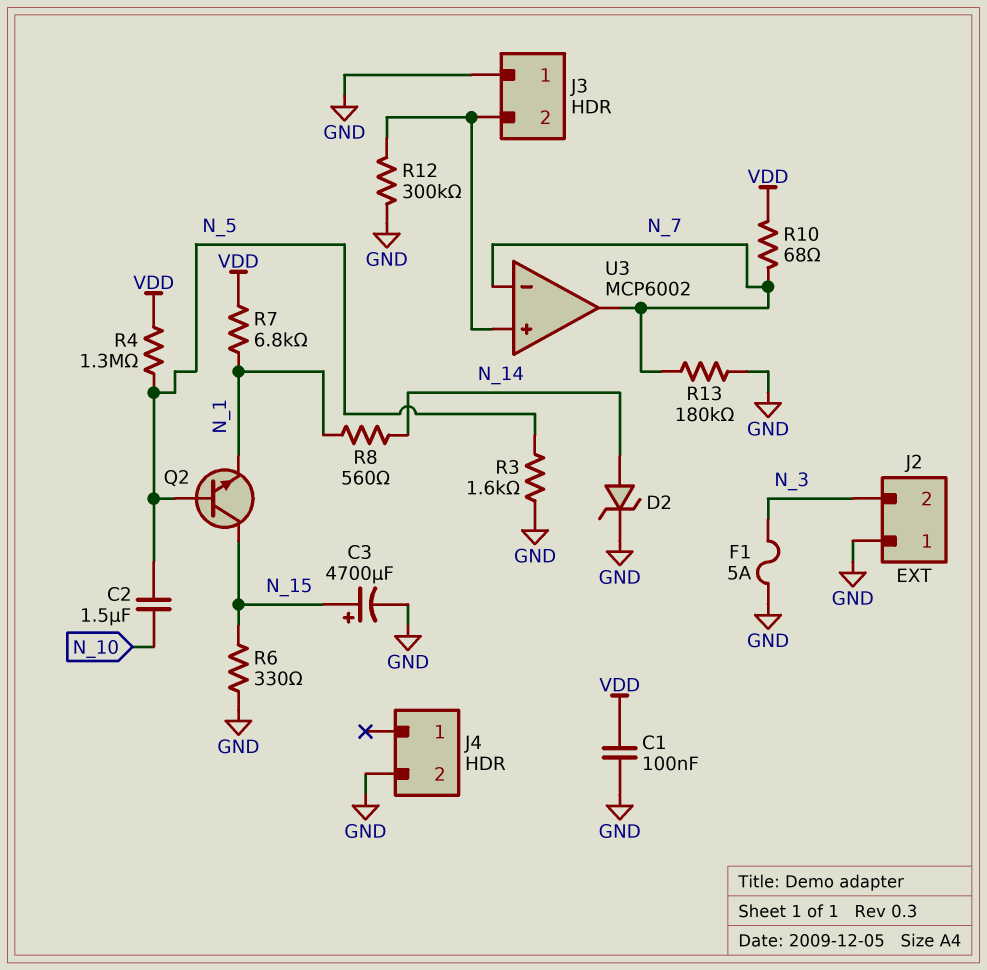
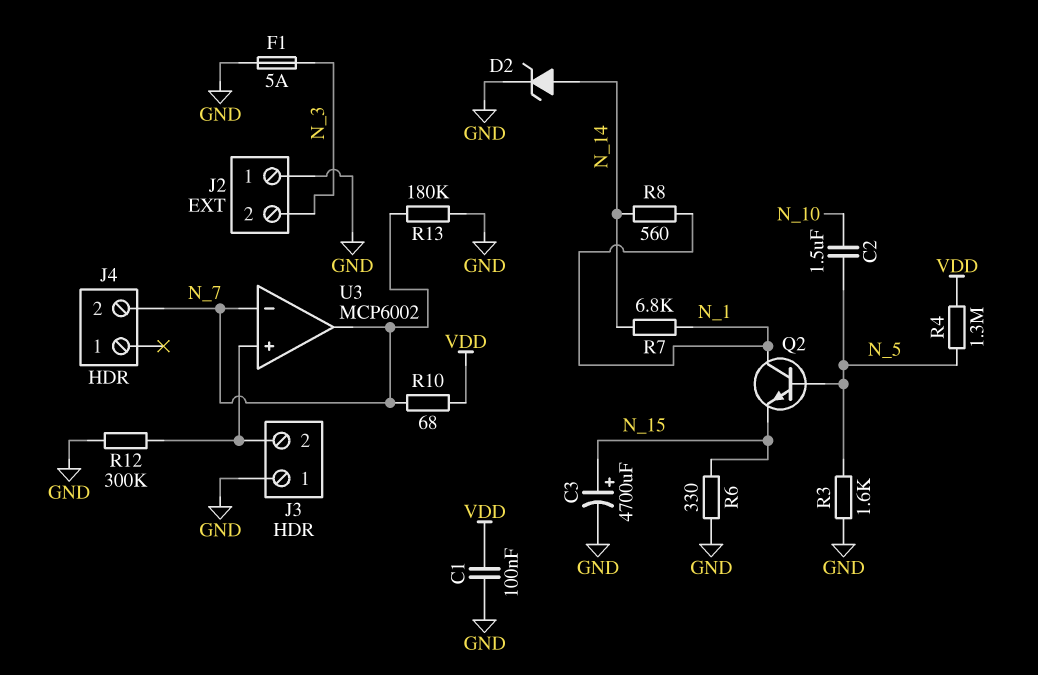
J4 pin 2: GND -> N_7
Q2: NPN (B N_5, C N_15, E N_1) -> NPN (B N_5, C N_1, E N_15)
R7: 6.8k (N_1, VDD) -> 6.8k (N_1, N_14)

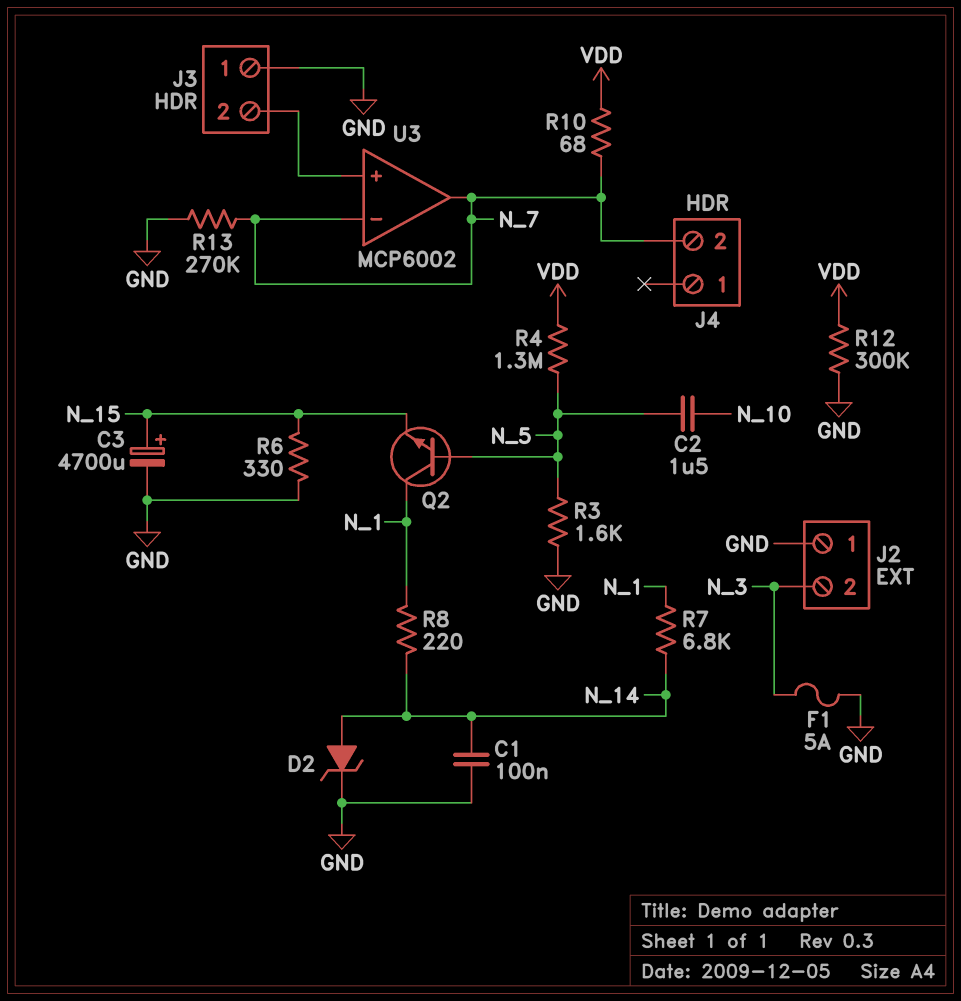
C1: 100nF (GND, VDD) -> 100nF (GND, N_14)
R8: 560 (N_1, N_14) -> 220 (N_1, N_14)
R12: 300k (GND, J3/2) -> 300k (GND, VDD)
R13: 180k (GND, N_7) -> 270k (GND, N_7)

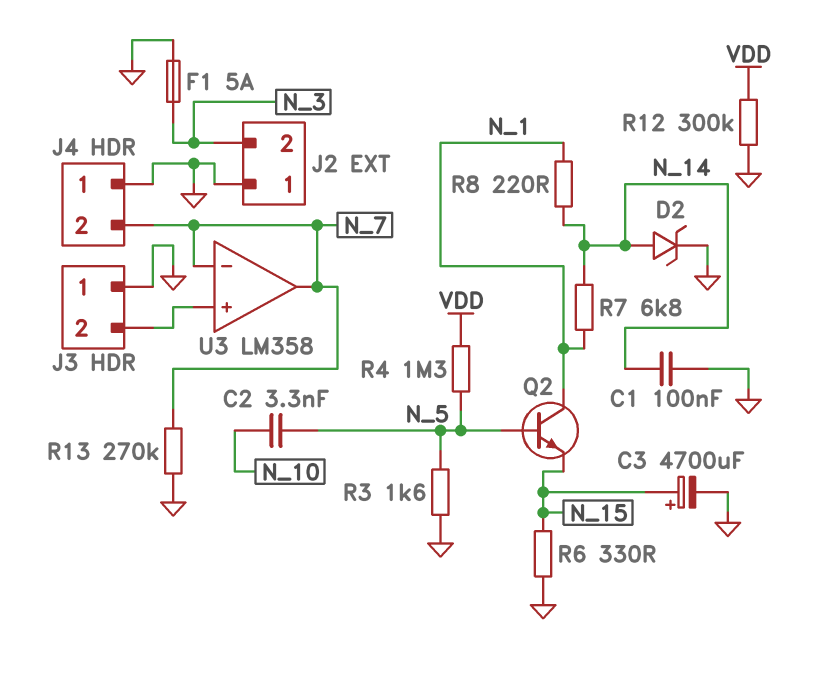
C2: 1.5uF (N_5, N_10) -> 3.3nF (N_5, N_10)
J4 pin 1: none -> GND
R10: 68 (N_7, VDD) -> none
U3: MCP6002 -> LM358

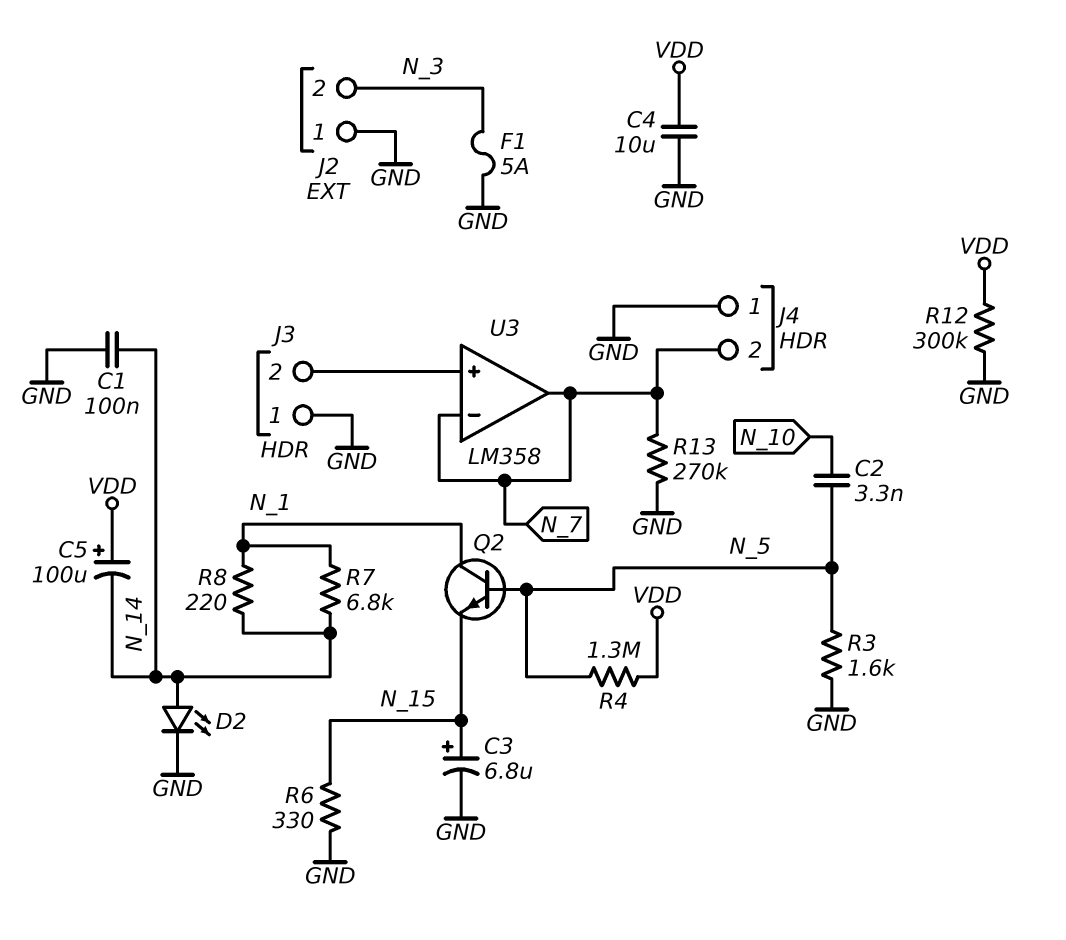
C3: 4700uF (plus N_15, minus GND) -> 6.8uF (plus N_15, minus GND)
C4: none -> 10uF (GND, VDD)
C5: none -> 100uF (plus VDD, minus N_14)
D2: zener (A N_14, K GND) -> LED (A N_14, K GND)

» Try it
Once the line containing "C2: 1.5uF (N_5, N_10) -> 3.3nF (N_5, N_10)" is found, transcribe it and every line after it to the end of the records, exactly and with no pictures.

» Output
C2: 1.5uF (N_5, N_10) -> 3.3nF (N_5, N_10)
J4 pin 1: none -> GND
R10: 68 (N_7, VDD) -> none
U3: MCP6002 -> LM358

C3: 4700uF (plus N_15, minus GND) -> 6.8uF (plus N_15, minus GND)
C4: none -> 10uF (GND, VDD)
C5: none -> 100uF (plus VDD, minus N_14)
D2: zener (A N_14, K GND) -> LED (A N_14, K GND)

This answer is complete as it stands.